» What is needed:
Across the whole listing, how many lines hold the word "eraser"? Reply with the number by itself.

--- Task inputs Enclosed Below ---

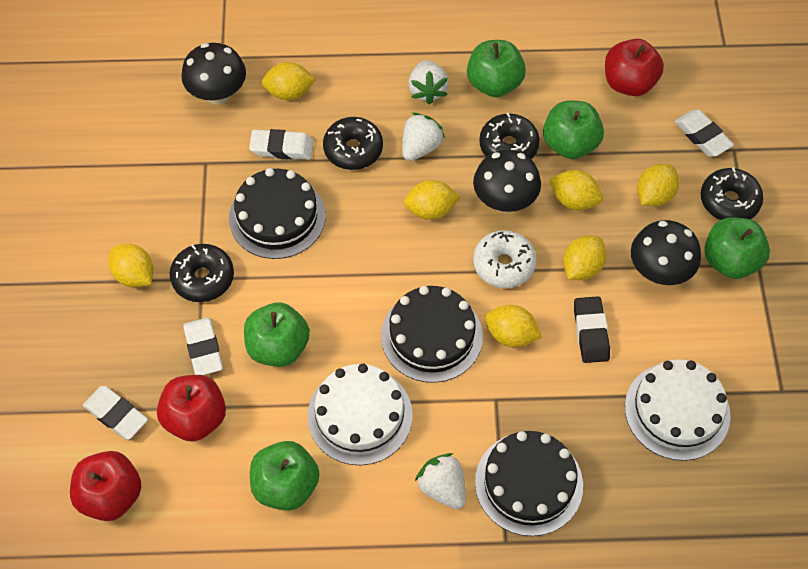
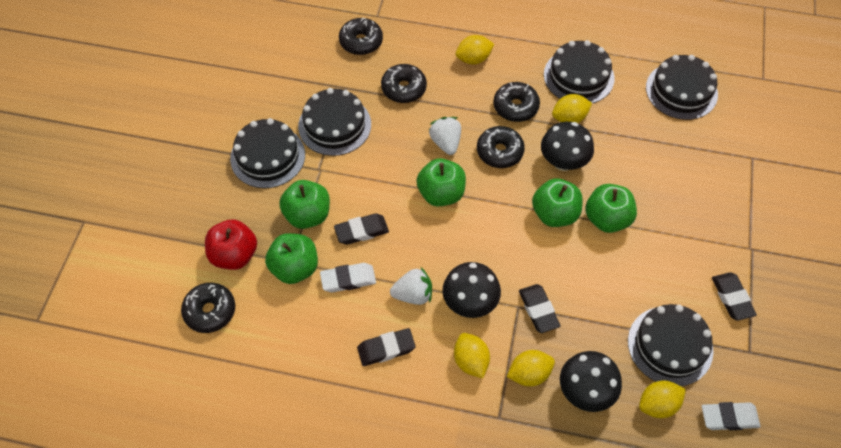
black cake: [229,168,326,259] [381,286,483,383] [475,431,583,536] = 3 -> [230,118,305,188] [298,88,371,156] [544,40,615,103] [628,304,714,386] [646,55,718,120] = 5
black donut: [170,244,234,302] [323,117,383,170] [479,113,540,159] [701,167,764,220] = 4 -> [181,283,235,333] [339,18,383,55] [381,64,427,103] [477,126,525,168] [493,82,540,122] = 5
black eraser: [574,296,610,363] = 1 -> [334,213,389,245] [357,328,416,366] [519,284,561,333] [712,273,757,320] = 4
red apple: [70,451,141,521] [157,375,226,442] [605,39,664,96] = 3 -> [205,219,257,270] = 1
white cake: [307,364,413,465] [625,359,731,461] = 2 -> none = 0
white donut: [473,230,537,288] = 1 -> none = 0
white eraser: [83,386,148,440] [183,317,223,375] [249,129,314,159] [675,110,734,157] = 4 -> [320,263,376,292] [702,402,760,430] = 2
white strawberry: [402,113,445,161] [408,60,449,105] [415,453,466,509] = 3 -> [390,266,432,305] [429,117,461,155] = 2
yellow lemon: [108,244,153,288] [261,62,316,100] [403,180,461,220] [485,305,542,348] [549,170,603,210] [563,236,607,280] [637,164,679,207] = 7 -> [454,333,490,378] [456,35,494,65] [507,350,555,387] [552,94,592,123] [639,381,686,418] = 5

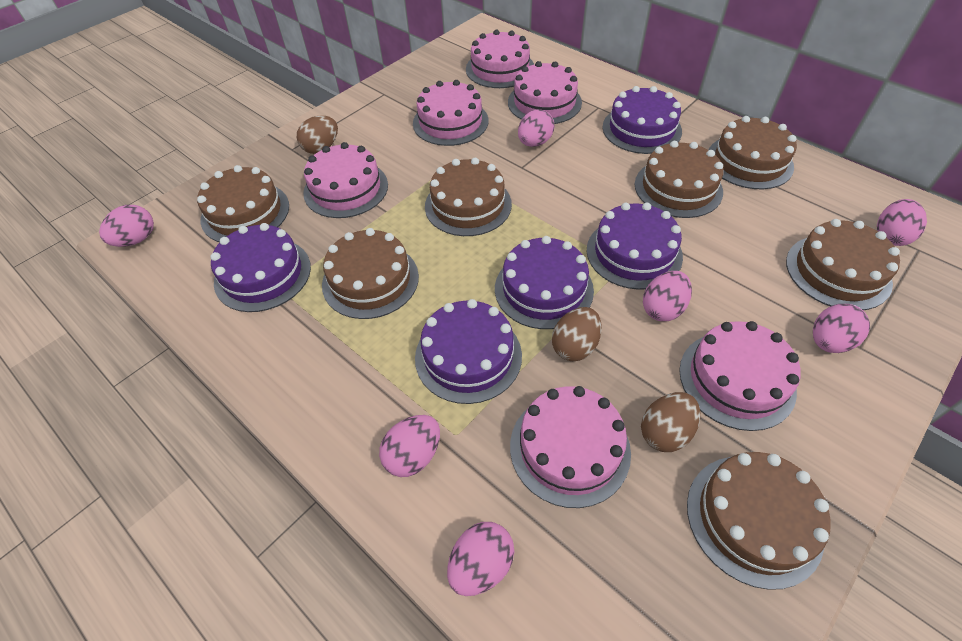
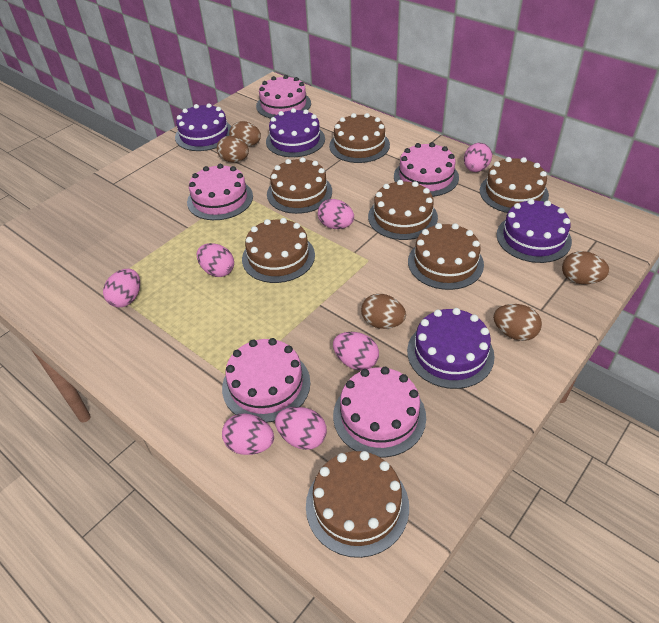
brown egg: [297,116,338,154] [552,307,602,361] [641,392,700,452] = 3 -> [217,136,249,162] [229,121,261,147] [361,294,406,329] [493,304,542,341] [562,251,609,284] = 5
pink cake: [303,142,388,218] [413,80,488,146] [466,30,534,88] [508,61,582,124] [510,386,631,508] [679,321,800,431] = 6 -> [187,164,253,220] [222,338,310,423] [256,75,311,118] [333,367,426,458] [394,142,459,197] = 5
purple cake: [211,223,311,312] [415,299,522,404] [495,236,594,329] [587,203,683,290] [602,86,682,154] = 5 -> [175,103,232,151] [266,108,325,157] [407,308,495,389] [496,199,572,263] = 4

--- End of Enclosed Task inputs ---
--- Task inputs Enclosed Below ---

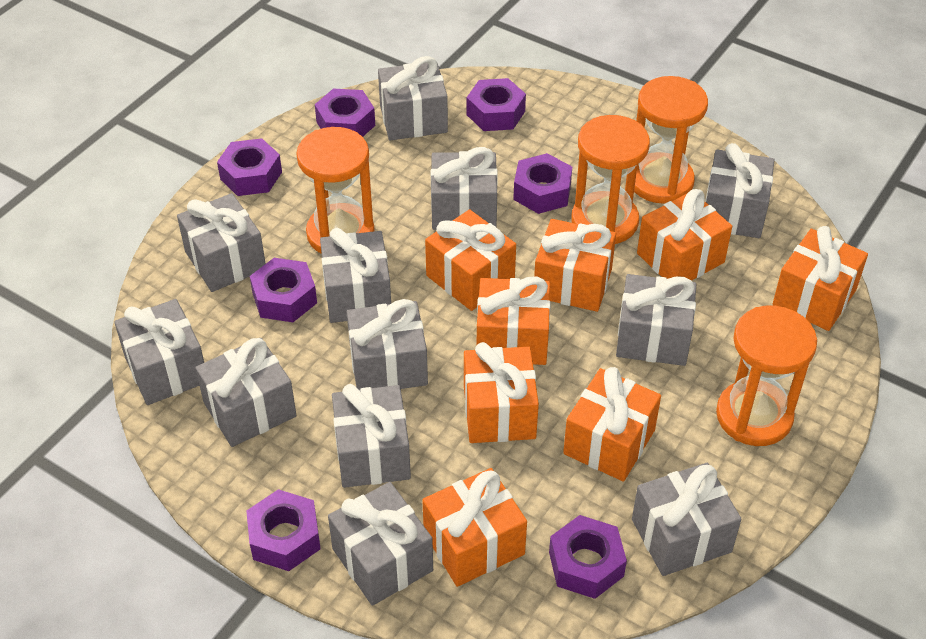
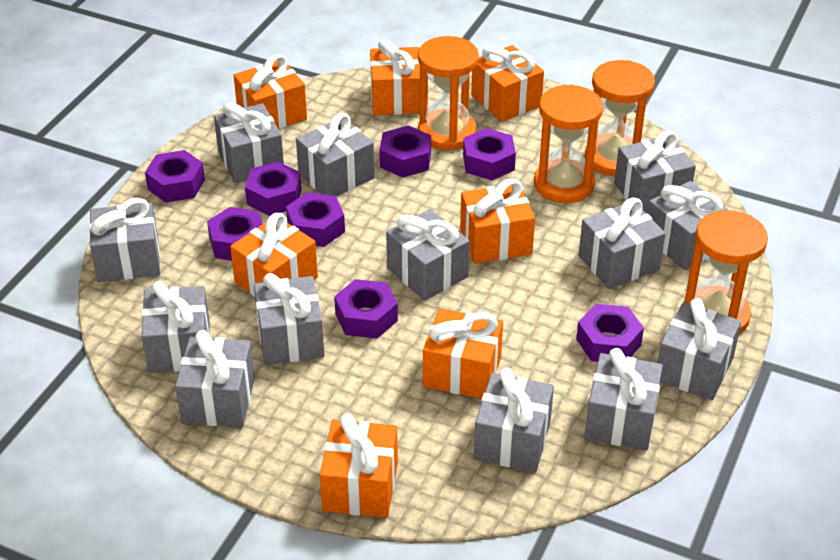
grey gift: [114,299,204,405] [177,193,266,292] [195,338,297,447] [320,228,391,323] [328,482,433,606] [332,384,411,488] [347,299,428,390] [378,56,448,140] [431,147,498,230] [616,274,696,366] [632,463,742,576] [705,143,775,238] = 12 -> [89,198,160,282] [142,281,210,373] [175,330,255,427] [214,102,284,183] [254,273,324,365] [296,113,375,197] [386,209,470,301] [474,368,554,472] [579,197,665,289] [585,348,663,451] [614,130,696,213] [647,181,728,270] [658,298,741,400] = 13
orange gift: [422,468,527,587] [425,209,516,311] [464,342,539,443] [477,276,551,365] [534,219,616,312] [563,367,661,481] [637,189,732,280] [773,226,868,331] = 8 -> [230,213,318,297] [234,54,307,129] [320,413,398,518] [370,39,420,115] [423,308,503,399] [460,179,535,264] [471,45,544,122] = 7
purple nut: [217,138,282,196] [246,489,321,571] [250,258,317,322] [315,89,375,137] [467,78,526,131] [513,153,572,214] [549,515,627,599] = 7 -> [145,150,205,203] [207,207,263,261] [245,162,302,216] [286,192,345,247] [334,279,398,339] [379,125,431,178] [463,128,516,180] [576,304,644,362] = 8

--- End of Enclosed Task inputs ---

» Task output:
2